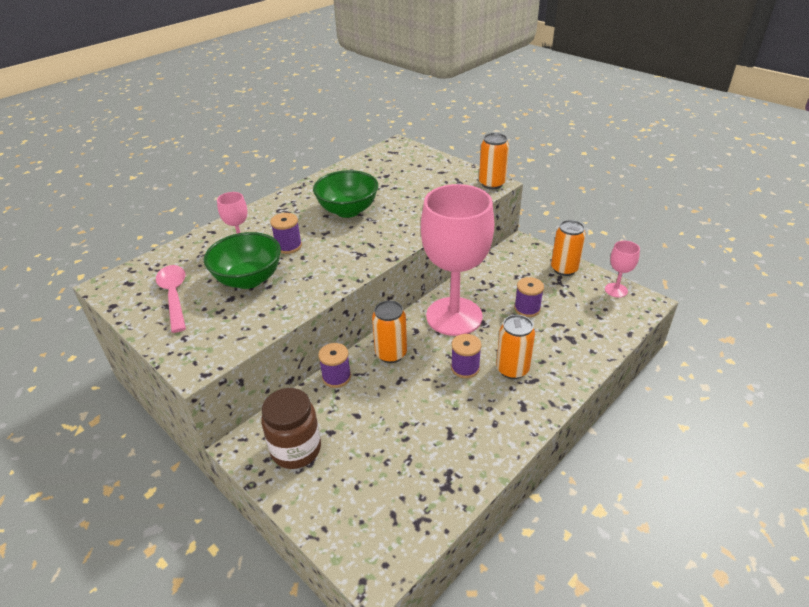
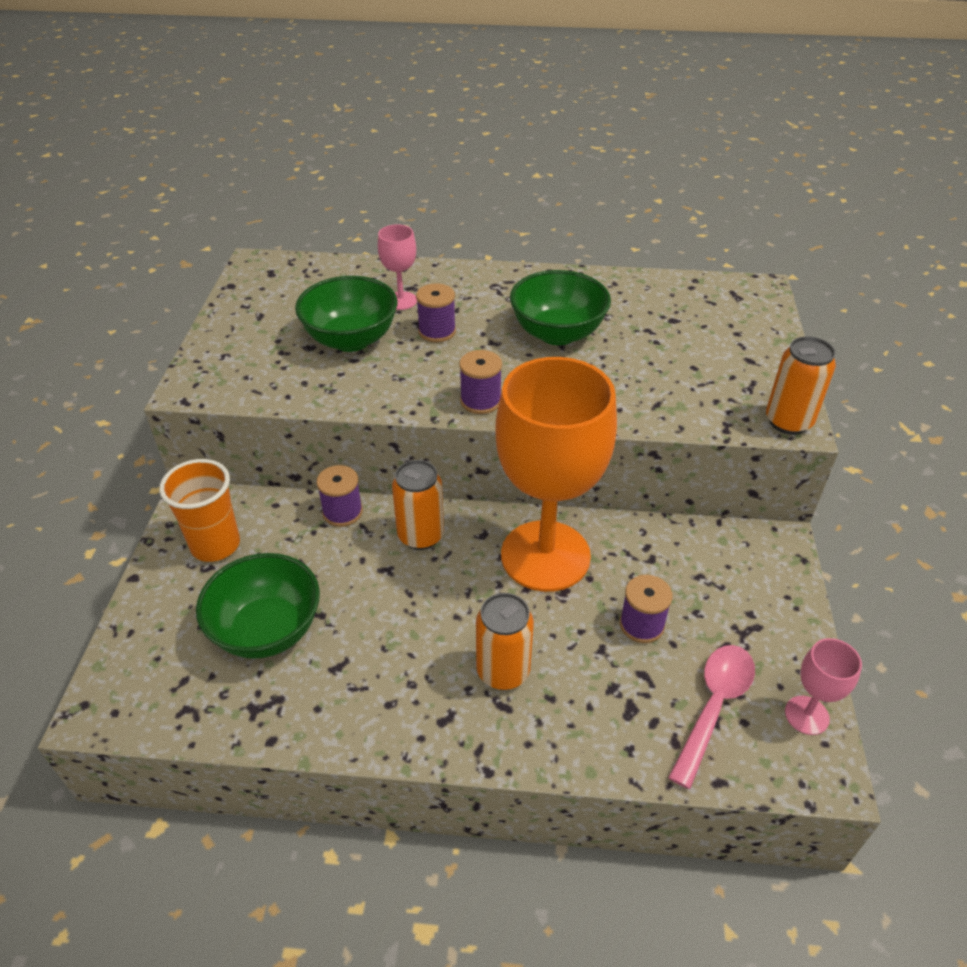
camera: 50 degrees right, 5 degrees up
(174, 296) = (278, 310): pink spoon -> pink spoon (713, 706)
(296, 449) = (215, 545): brown jar -> orange cup
(393, 454) = (267, 630): none -> green bowl
(454, 316) = (545, 556): pink goblet -> orange goblet
(465, 368) = (461, 619): purple spool -> purple spool (480, 401)
(564, 269) = (781, 623): orange can -> none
◇ ◇ ◇ ◇ ◇
Task objective
Across the data, count every line where the string "orange" turns up, then write only that count.

Output below
3